*DIRECTIONS FOR THIS TASK:* When copying the listing below, skip every picture and keep each word as it stands.

*SUPPLIED MATERIAL:*
——————————

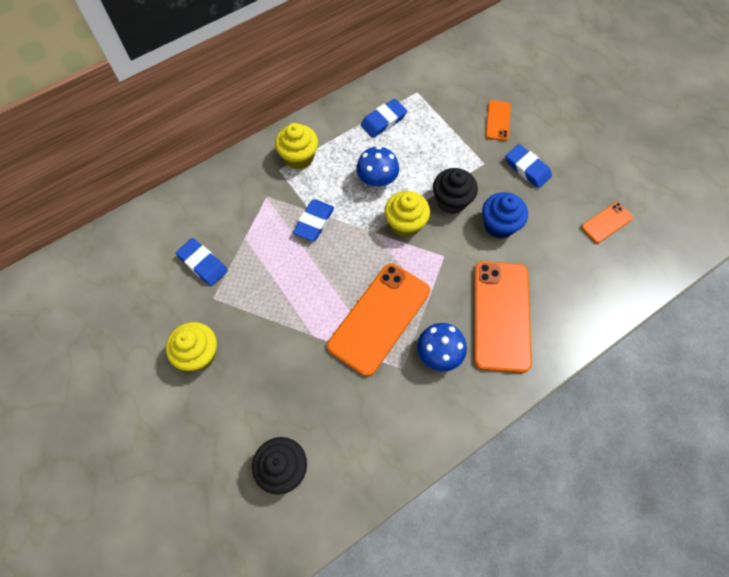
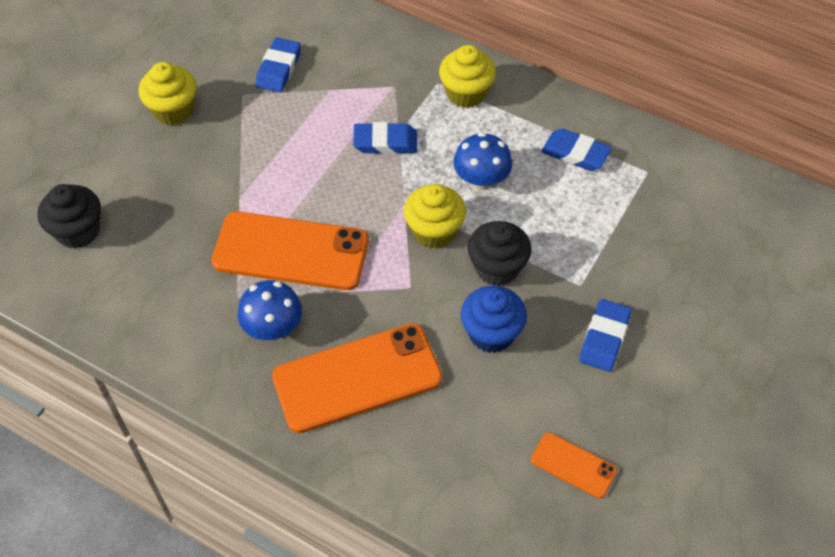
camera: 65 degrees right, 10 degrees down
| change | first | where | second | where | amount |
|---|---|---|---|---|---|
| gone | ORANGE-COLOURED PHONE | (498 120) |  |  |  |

——————————

*OUTPUT FOR THIS EXERCISE:*
camera: 65 degrees right, 10 degrees down
| change | first | where | second | where | amount |
|---|---|---|---|---|---|
| gone | ORANGE-COLOURED PHONE | (498 120) |  |  |  |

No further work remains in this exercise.